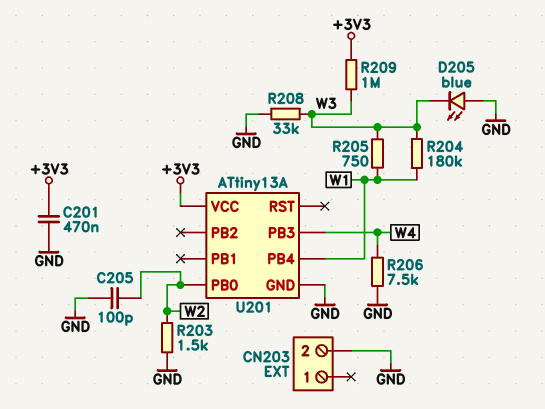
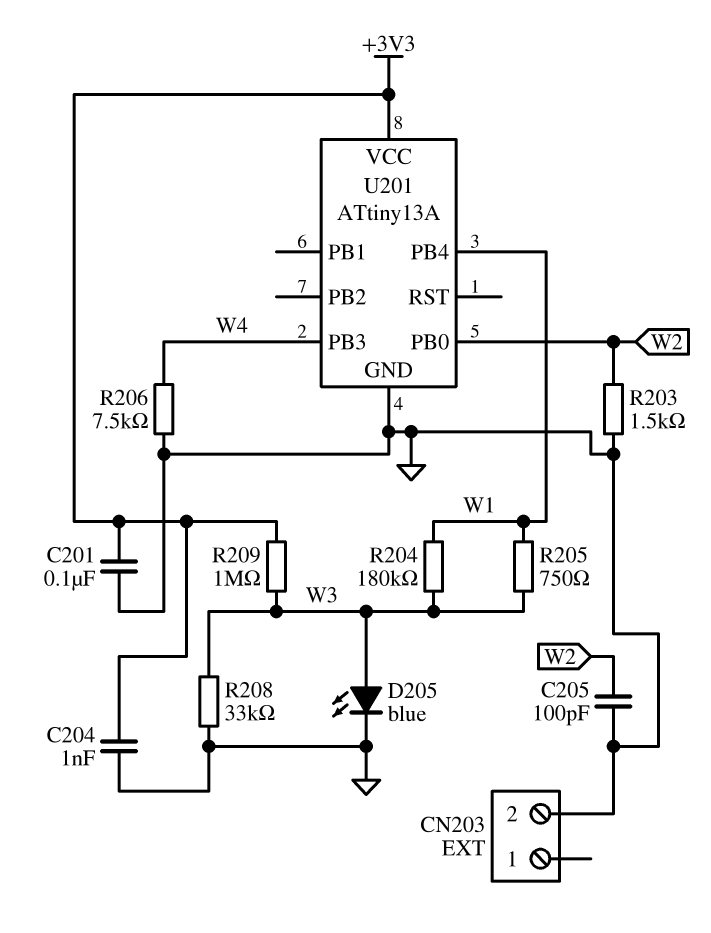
C201: 470nF (+3V3, GND) -> 100nF (+3V3, GND)
C204: none -> 1nF (+3V3, GND)
D205: LED blue (A GND, K W3) -> LED blue (A W3, K GND)

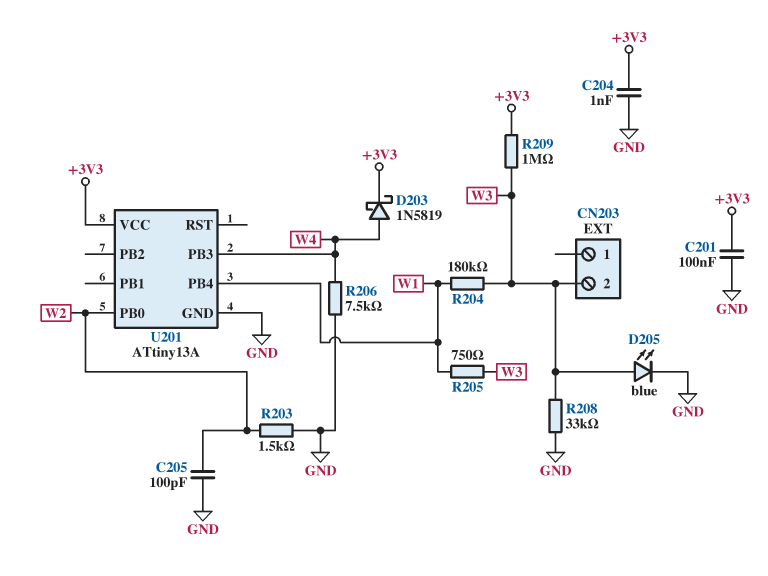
CN203 pin 2: GND -> W3
D203: none -> schottky 1N5819 (A W4, K +3V3)

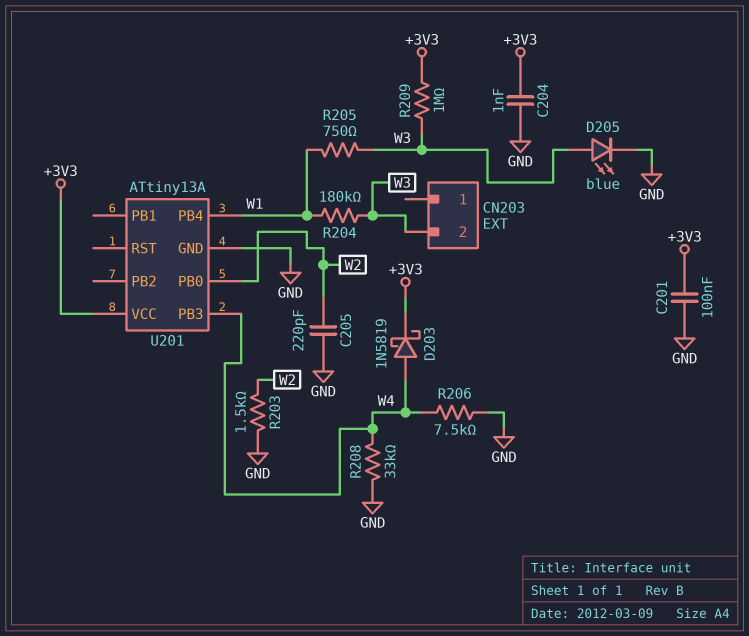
C205: 100pF (GND, W2) -> 220pF (GND, W2)
R208: 33k (GND, W3) -> 33k (GND, W4)

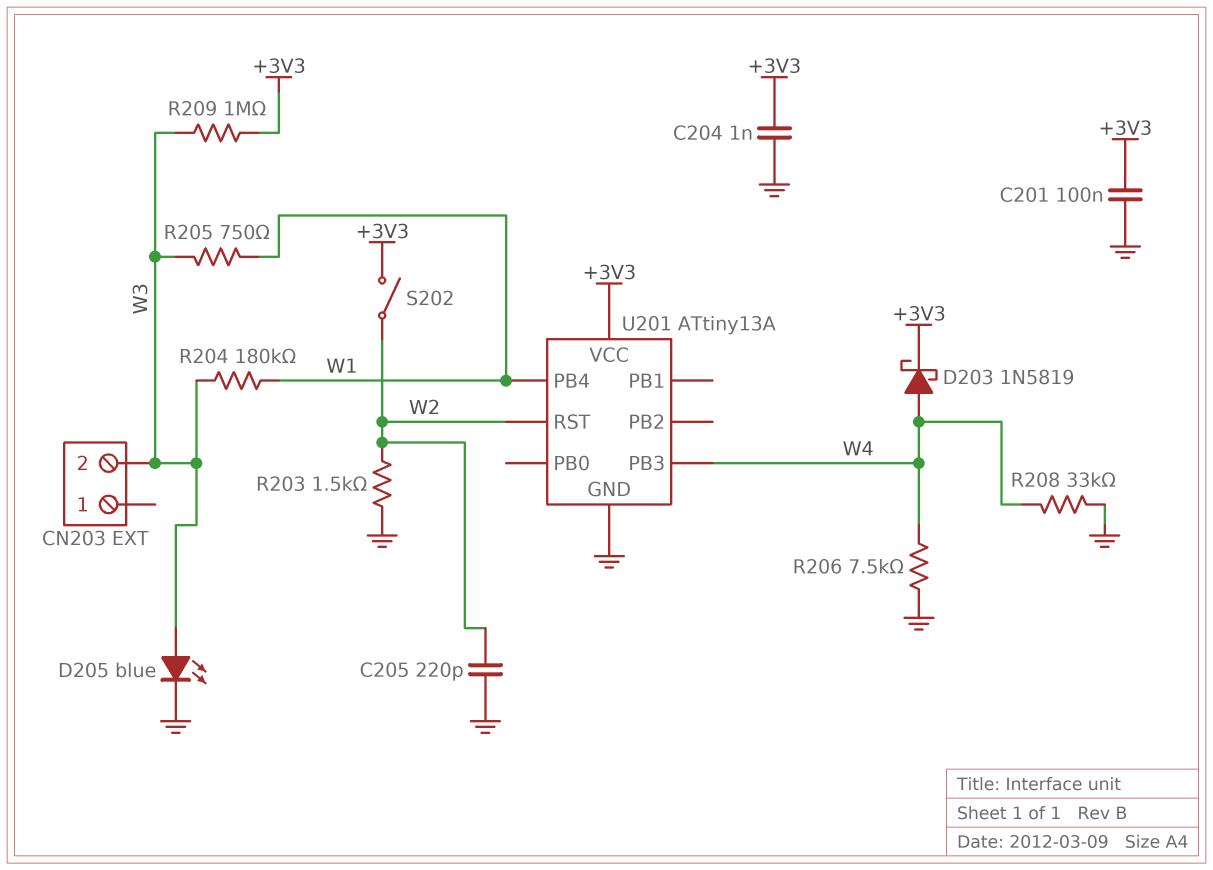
S202: none -> switch (+3V3, W2)
U201 pin PB0: W2 -> none
U201 pin RST: none -> W2

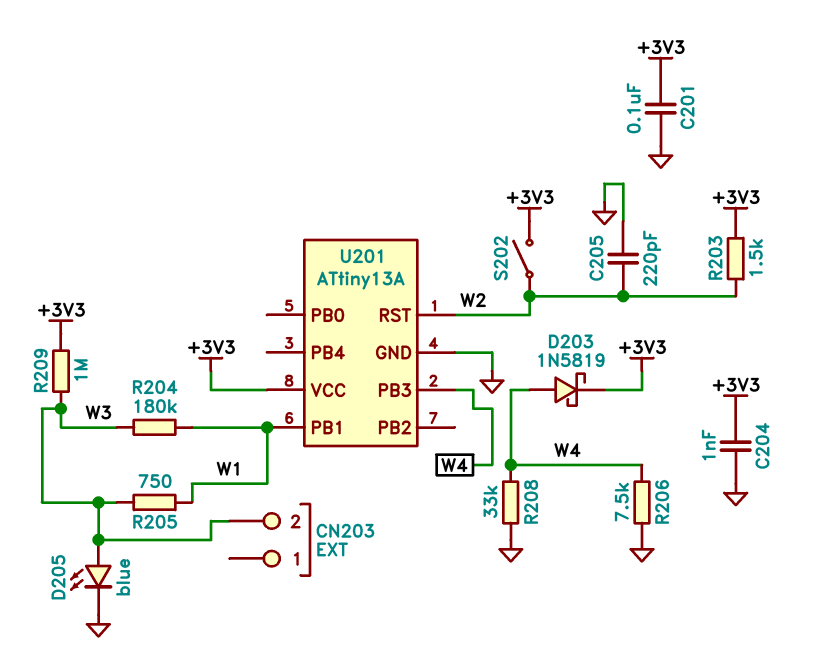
R203: 1.5k (GND, W2) -> 1.5k (+3V3, W2)
U201 pin PB1: none -> W1
U201 pin PB4: W1 -> none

▶ [WORK ITEM]: The lines wanted run from the line containing "R208: 33k (GND, W3) -> 33k (GND, W4)" through the end of the entries; return them exactly, both ends included, and keep pictures out.

▶ [ANSWER TO THE PROBLEM]:
R208: 33k (GND, W3) -> 33k (GND, W4)

S202: none -> switch (+3V3, W2)
U201 pin PB0: W2 -> none
U201 pin RST: none -> W2

R203: 1.5k (GND, W2) -> 1.5k (+3V3, W2)
U201 pin PB1: none -> W1
U201 pin PB4: W1 -> none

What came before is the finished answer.